> **YOUR GOAL**: Only a number is wanted here: the count of lines in the entries below that contain the word "white".

> **RECORDS TO USE**:
[Start of Attachment]

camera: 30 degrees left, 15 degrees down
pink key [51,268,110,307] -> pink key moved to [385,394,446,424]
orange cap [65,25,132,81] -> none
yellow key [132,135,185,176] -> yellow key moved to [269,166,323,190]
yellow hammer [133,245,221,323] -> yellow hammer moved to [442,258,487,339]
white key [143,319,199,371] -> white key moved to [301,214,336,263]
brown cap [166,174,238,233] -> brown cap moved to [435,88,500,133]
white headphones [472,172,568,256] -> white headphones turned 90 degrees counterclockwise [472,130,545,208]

[End of Attachment]

> **RESPONSE AREA**: 2